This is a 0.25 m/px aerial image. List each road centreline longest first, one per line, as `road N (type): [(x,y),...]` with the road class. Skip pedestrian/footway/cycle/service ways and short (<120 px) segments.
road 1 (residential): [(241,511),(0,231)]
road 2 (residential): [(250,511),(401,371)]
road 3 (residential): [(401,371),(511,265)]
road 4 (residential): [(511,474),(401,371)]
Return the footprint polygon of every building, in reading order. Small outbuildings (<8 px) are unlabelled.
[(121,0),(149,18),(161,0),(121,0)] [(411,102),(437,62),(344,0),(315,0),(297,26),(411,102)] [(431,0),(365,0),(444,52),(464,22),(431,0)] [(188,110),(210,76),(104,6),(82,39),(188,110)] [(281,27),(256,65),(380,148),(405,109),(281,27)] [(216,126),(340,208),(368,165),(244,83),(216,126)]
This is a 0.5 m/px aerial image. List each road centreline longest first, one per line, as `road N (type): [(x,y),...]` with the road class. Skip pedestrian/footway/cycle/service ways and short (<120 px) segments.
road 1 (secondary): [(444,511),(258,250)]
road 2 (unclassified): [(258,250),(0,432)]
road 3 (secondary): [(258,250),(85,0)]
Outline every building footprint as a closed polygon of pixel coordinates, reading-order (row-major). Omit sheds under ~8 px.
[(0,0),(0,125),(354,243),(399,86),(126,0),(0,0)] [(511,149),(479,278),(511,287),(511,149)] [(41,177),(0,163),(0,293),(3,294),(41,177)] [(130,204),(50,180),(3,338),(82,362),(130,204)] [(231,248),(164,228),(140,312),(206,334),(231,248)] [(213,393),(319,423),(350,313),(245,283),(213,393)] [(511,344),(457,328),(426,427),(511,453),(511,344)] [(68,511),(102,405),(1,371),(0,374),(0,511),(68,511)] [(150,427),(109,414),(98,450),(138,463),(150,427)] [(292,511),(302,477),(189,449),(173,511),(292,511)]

WORK TO BE COMPLETED
Reproduce verbatim the lines from the beginning of the items through the line containing "road 3 (residential): [(401,371),(511,265)]", including that line.

SOLUTION TO THIS TASK
This is a 0.25 m/px aerial image. List each road centreline longest first, one per line, as `road N (type): [(x,y),...]` with the road class. Skip pedestrian/footway/cycle/service ways and short (<120 px) segments.
road 1 (residential): [(241,511),(0,231)]
road 2 (residential): [(250,511),(401,371)]
road 3 (residential): [(401,371),(511,265)]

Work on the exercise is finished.